**Task details**. Every record below needs to be retyped exactly as it appears.

--- Information ---

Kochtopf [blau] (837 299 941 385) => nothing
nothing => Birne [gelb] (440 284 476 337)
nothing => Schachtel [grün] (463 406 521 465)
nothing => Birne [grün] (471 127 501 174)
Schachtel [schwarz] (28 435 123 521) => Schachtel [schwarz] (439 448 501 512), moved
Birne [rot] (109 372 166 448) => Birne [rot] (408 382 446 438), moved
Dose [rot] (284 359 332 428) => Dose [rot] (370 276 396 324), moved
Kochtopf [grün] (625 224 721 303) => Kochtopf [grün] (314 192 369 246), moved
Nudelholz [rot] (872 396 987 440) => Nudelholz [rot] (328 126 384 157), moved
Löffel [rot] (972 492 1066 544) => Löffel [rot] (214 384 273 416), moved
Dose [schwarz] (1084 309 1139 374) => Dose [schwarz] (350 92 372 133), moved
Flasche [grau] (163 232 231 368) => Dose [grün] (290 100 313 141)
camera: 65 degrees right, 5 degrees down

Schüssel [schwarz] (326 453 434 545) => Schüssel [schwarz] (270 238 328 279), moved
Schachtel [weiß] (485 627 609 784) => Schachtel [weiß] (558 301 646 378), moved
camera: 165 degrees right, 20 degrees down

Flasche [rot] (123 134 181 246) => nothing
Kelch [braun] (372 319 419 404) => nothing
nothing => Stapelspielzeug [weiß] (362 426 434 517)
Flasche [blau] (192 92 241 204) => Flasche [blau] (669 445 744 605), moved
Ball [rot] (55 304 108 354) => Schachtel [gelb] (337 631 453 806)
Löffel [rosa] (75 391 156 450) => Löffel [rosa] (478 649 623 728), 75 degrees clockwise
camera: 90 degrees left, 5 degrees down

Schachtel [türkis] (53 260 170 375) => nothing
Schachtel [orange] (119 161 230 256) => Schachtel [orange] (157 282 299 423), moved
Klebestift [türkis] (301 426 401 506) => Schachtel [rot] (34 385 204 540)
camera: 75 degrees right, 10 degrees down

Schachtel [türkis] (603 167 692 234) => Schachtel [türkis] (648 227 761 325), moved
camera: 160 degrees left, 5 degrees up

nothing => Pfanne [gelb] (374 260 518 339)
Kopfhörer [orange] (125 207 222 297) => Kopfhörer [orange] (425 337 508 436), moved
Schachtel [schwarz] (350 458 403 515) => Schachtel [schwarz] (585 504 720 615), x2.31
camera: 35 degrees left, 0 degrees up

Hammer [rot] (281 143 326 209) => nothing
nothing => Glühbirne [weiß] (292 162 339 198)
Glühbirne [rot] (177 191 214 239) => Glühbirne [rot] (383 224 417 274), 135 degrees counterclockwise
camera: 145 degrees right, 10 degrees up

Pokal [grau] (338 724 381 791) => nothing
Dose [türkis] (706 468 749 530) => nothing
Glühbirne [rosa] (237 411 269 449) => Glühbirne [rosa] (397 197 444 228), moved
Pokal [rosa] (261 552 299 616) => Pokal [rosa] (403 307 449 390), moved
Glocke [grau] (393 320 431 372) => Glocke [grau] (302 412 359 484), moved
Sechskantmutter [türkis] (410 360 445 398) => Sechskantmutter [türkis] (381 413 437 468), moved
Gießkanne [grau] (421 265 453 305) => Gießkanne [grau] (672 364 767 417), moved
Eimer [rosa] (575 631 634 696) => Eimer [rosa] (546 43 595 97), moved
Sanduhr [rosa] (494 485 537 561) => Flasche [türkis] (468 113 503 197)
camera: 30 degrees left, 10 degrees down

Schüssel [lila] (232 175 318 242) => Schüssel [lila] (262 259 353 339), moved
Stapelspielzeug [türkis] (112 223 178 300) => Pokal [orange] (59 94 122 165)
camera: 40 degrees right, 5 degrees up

---

**Answer to this exercise**.
Kochtopf [blau] (837 299 941 385) => nothing
nothing => Birne [gelb] (440 284 476 337)
nothing => Schachtel [grün] (463 406 521 465)
nothing => Birne [grün] (471 127 501 174)
Schachtel [schwarz] (28 435 123 521) => Schachtel [schwarz] (439 448 501 512), moved
Birne [rot] (109 372 166 448) => Birne [rot] (408 382 446 438), moved
Dose [rot] (284 359 332 428) => Dose [rot] (370 276 396 324), moved
Kochtopf [grün] (625 224 721 303) => Kochtopf [grün] (314 192 369 246), moved
Nudelholz [rot] (872 396 987 440) => Nudelholz [rot] (328 126 384 157), moved
Löffel [rot] (972 492 1066 544) => Löffel [rot] (214 384 273 416), moved
Dose [schwarz] (1084 309 1139 374) => Dose [schwarz] (350 92 372 133), moved
Flasche [grau] (163 232 231 368) => Dose [grün] (290 100 313 141)
camera: 65 degrees right, 5 degrees down

Schüssel [schwarz] (326 453 434 545) => Schüssel [schwarz] (270 238 328 279), moved
Schachtel [weiß] (485 627 609 784) => Schachtel [weiß] (558 301 646 378), moved
camera: 165 degrees right, 20 degrees down

Flasche [rot] (123 134 181 246) => nothing
Kelch [braun] (372 319 419 404) => nothing
nothing => Stapelspielzeug [weiß] (362 426 434 517)
Flasche [blau] (192 92 241 204) => Flasche [blau] (669 445 744 605), moved
Ball [rot] (55 304 108 354) => Schachtel [gelb] (337 631 453 806)
Löffel [rosa] (75 391 156 450) => Löffel [rosa] (478 649 623 728), 75 degrees clockwise
camera: 90 degrees left, 5 degrees down

Schachtel [türkis] (53 260 170 375) => nothing
Schachtel [orange] (119 161 230 256) => Schachtel [orange] (157 282 299 423), moved
Klebestift [türkis] (301 426 401 506) => Schachtel [rot] (34 385 204 540)
camera: 75 degrees right, 10 degrees down

Schachtel [türkis] (603 167 692 234) => Schachtel [türkis] (648 227 761 325), moved
camera: 160 degrees left, 5 degrees up

nothing => Pfanne [gelb] (374 260 518 339)
Kopfhörer [orange] (125 207 222 297) => Kopfhörer [orange] (425 337 508 436), moved
Schachtel [schwarz] (350 458 403 515) => Schachtel [schwarz] (585 504 720 615), x2.31
camera: 35 degrees left, 0 degrees up

Hammer [rot] (281 143 326 209) => nothing
nothing => Glühbirne [weiß] (292 162 339 198)
Glühbirne [rot] (177 191 214 239) => Glühbirne [rot] (383 224 417 274), 135 degrees counterclockwise
camera: 145 degrees right, 10 degrees up

Pokal [grau] (338 724 381 791) => nothing
Dose [türkis] (706 468 749 530) => nothing
Glühbirne [rosa] (237 411 269 449) => Glühbirne [rosa] (397 197 444 228), moved
Pokal [rosa] (261 552 299 616) => Pokal [rosa] (403 307 449 390), moved
Glocke [grau] (393 320 431 372) => Glocke [grau] (302 412 359 484), moved
Sechskantmutter [türkis] (410 360 445 398) => Sechskantmutter [türkis] (381 413 437 468), moved
Gießkanne [grau] (421 265 453 305) => Gießkanne [grau] (672 364 767 417), moved
Eimer [rosa] (575 631 634 696) => Eimer [rosa] (546 43 595 97), moved
Sanduhr [rosa] (494 485 537 561) => Flasche [türkis] (468 113 503 197)
camera: 30 degrees left, 10 degrees down

Schüssel [lila] (232 175 318 242) => Schüssel [lila] (262 259 353 339), moved
Stapelspielzeug [türkis] (112 223 178 300) => Pokal [orange] (59 94 122 165)
camera: 40 degrees right, 5 degrees up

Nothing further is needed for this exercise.